> **WHAT THE TASK REQUIRES**:
Establish how many lines in the material below include the word "none", then give the count alone.

> **RECORDS FOR THIS EXERCISE**:
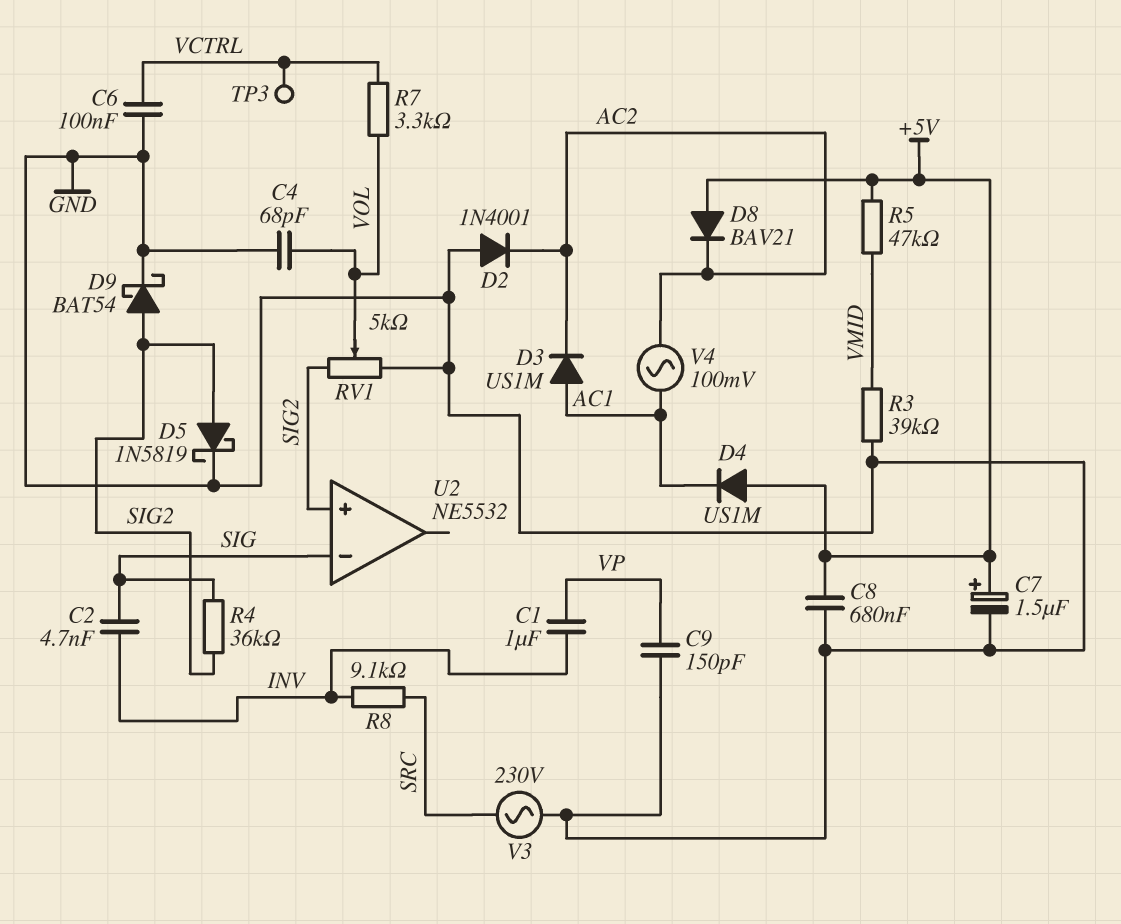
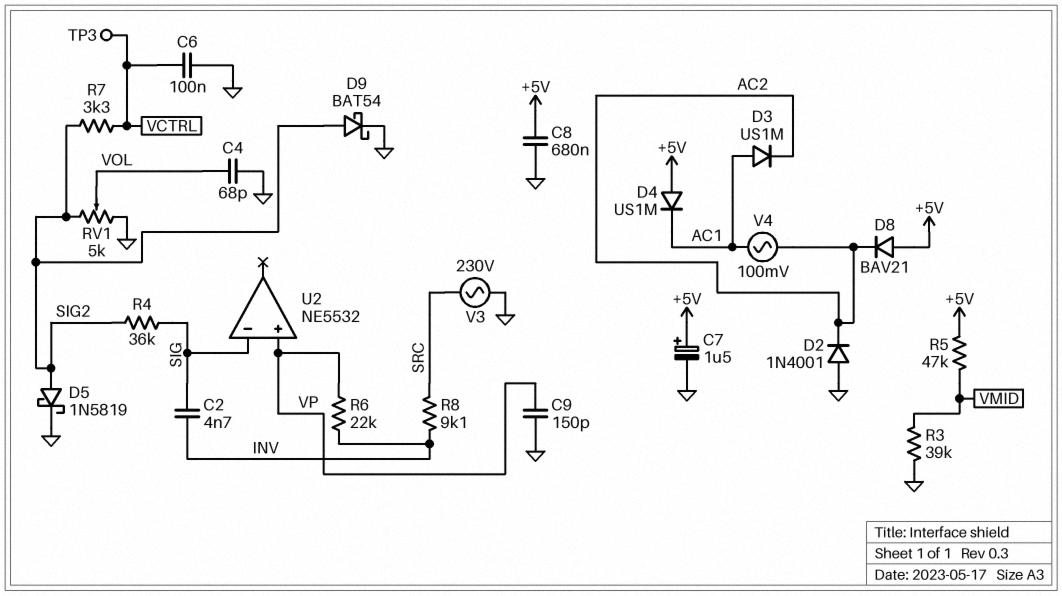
C1: 1uF (INV, VP) -> none
R6: none -> 22k (INV, VP)
R7: 3.3k (VCTRL, VOL) -> 3.3k (SIG2, VCTRL)
U2 pin in+: SIG2 -> VP

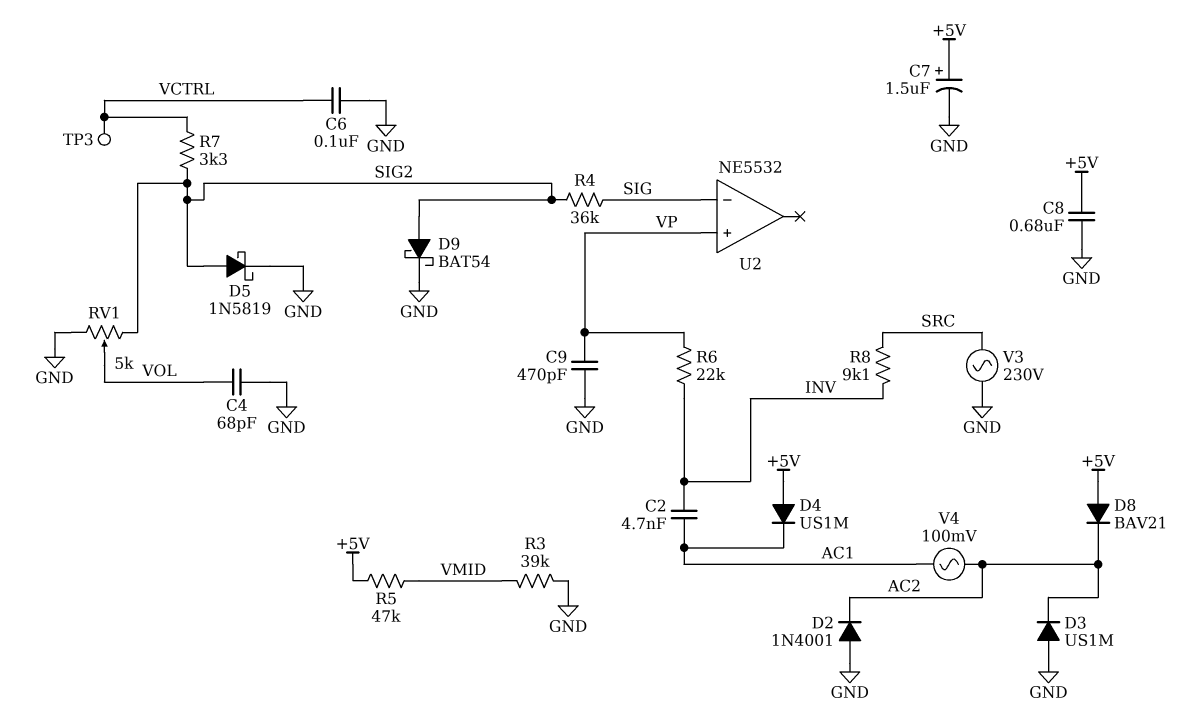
C2: 4.7nF (INV, SIG) -> 4.7nF (AC1, INV)
C9: 150pF (GND, VP) -> 470pF (GND, VP)
D3: diode US1M (A AC1, K AC2) -> diode US1M (A GND, K AC2)

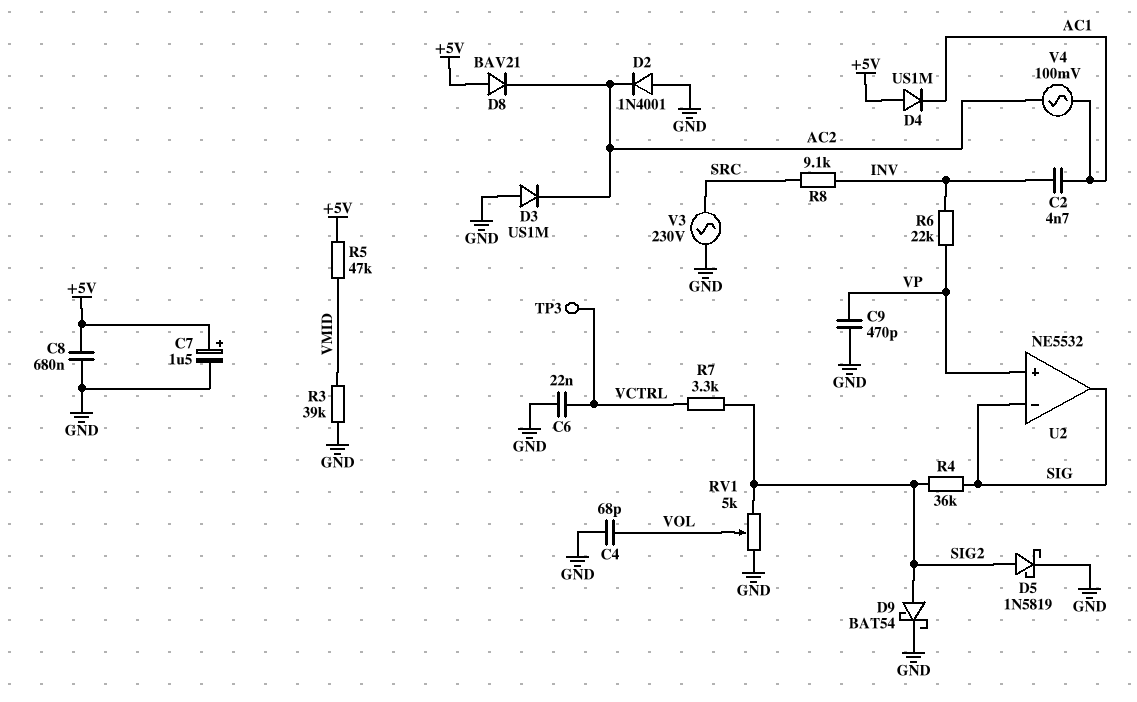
C6: 100nF (GND, VCTRL) -> 22nF (GND, VCTRL)
U2 pin out: none -> SIG

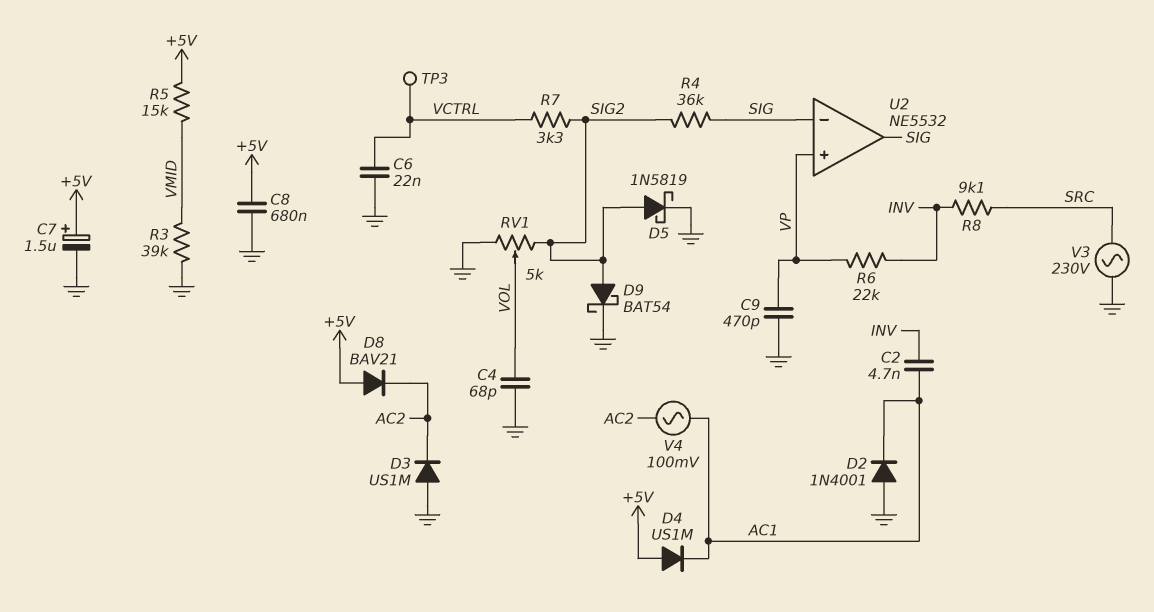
D2: diode 1N4001 (A GND, K AC2) -> diode 1N4001 (A GND, K AC1)
R5: 47k (+5V, VMID) -> 15k (+5V, VMID)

> **TASK RESPONSE**:
3